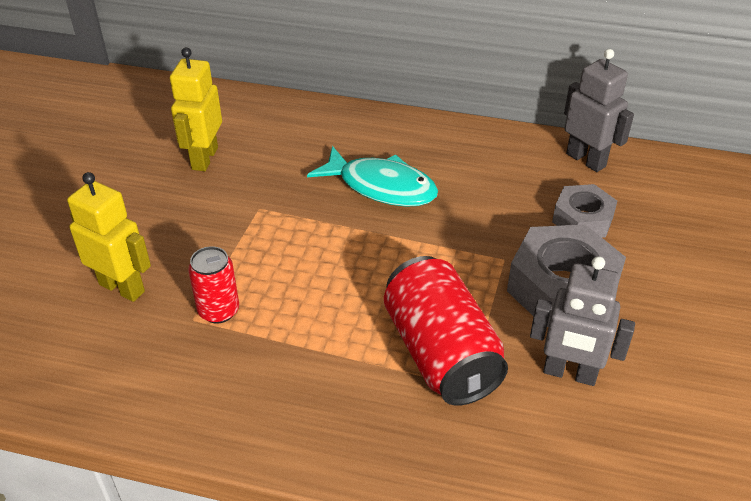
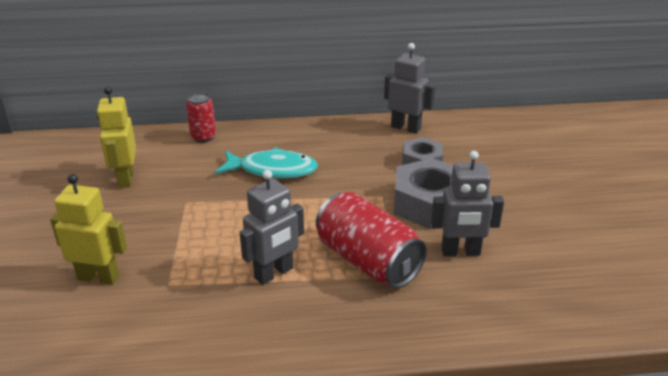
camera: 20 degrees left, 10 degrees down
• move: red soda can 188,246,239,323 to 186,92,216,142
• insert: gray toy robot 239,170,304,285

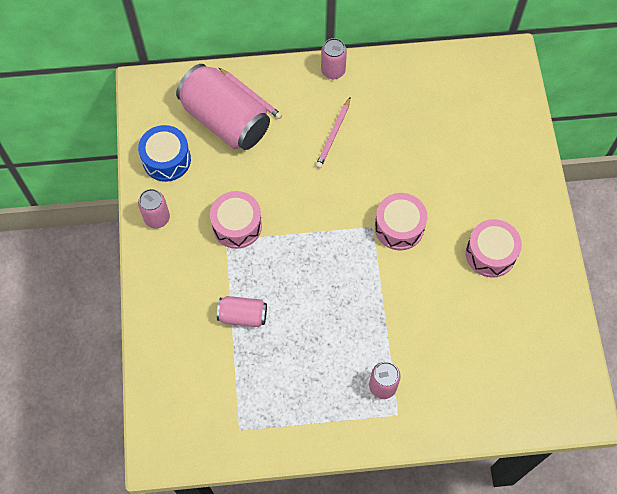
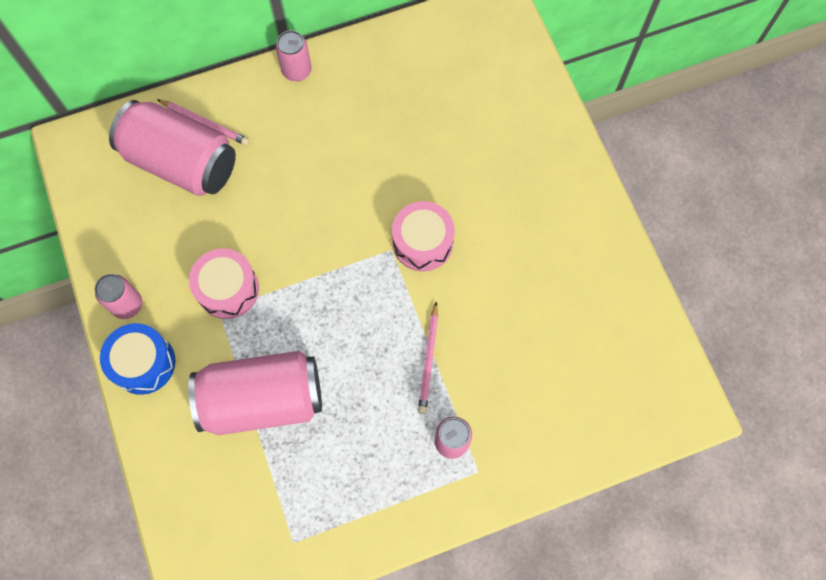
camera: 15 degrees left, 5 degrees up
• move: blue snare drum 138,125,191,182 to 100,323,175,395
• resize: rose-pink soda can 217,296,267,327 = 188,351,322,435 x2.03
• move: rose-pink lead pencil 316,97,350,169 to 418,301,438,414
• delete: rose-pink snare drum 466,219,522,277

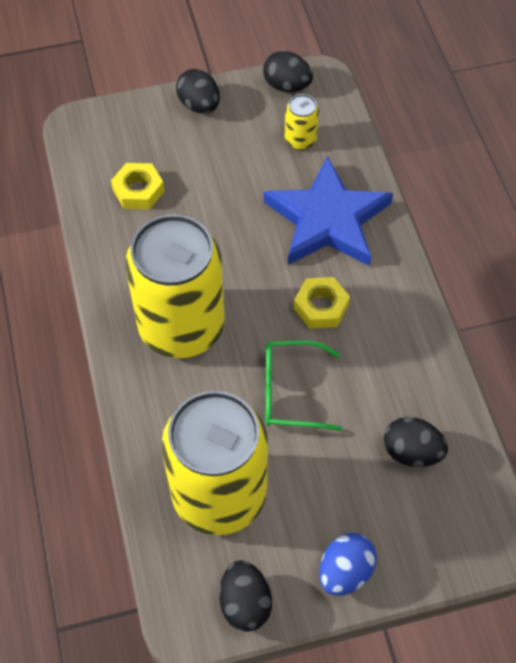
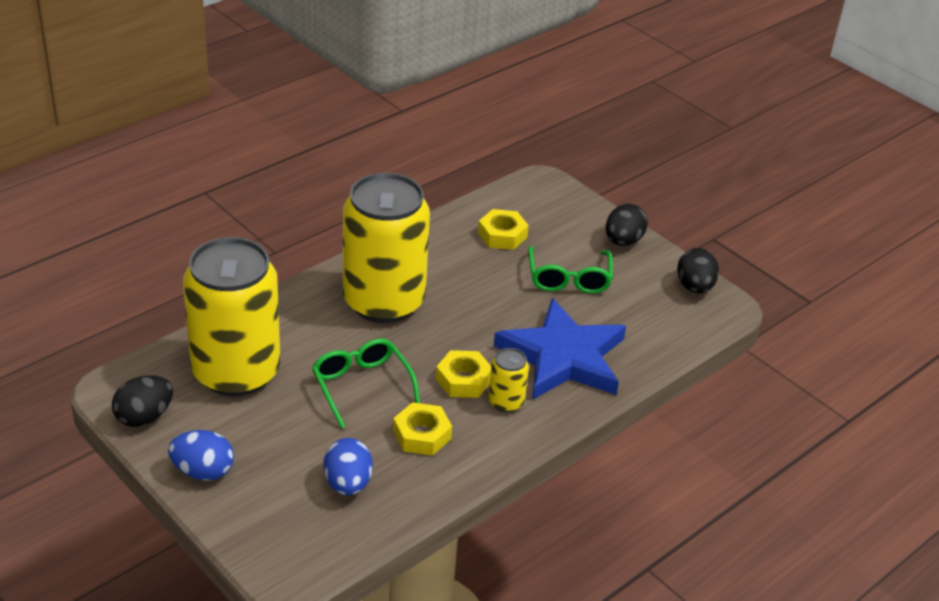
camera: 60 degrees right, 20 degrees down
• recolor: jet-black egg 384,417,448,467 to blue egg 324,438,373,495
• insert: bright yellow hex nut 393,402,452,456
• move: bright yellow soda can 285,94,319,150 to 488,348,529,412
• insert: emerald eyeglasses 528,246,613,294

**********

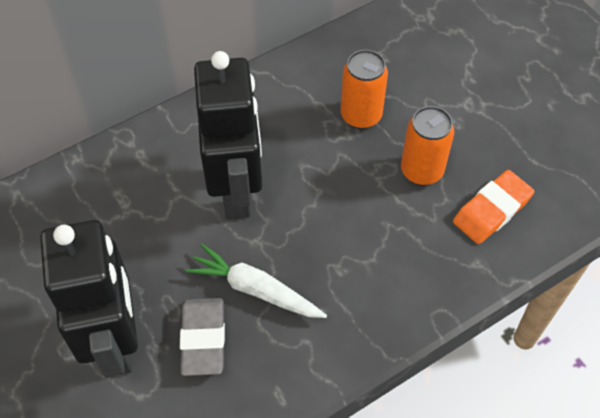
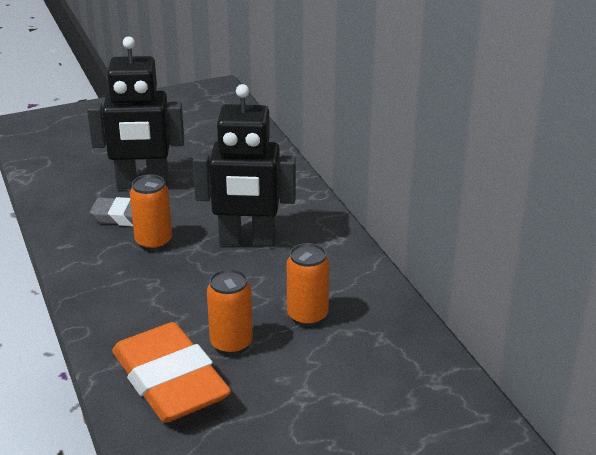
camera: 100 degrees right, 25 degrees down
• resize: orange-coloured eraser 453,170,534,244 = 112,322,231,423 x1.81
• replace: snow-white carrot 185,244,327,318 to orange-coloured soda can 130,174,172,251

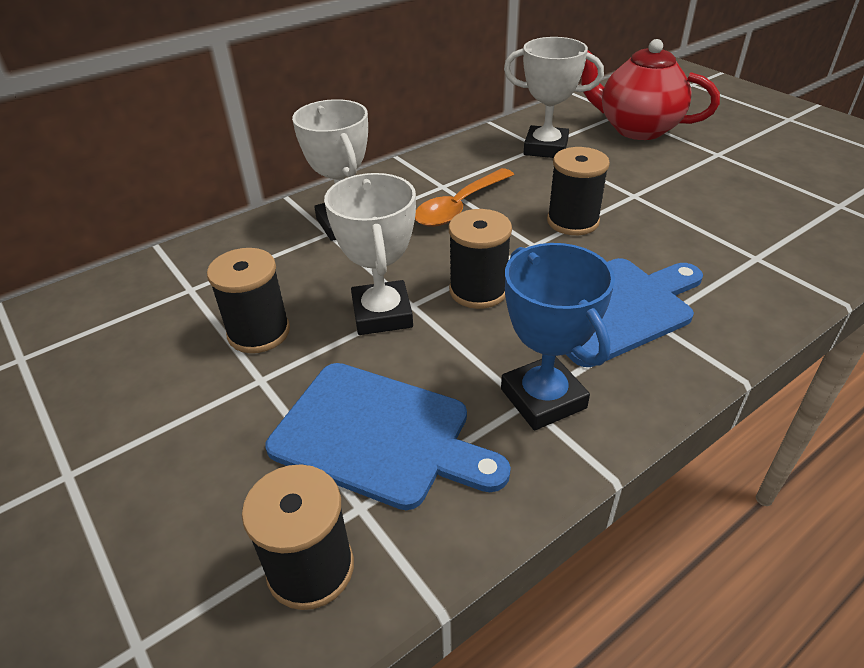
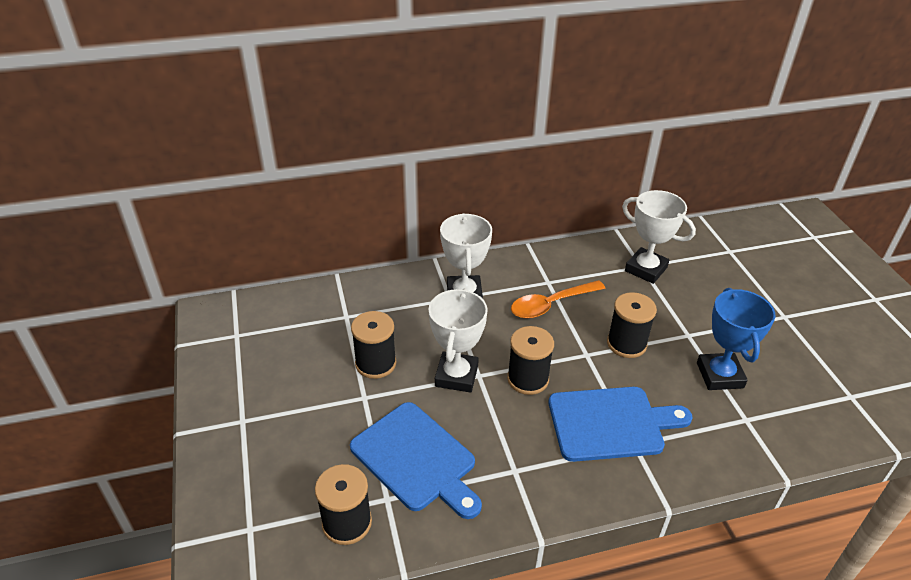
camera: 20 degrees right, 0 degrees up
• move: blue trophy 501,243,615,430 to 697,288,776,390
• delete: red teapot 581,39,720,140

**********

§ WORK TO COMPLETE: Above are the entries. Copy exactly the part that opens with the line containing "hex nut 393,402,452,456" and closes with the line containing "emerald eyeglasses 528,246,613,294", and no more.

§ YOUR RESPONSE:
• insert: bright yellow hex nut 393,402,452,456
• move: bright yellow soda can 285,94,319,150 to 488,348,529,412
• insert: emerald eyeglasses 528,246,613,294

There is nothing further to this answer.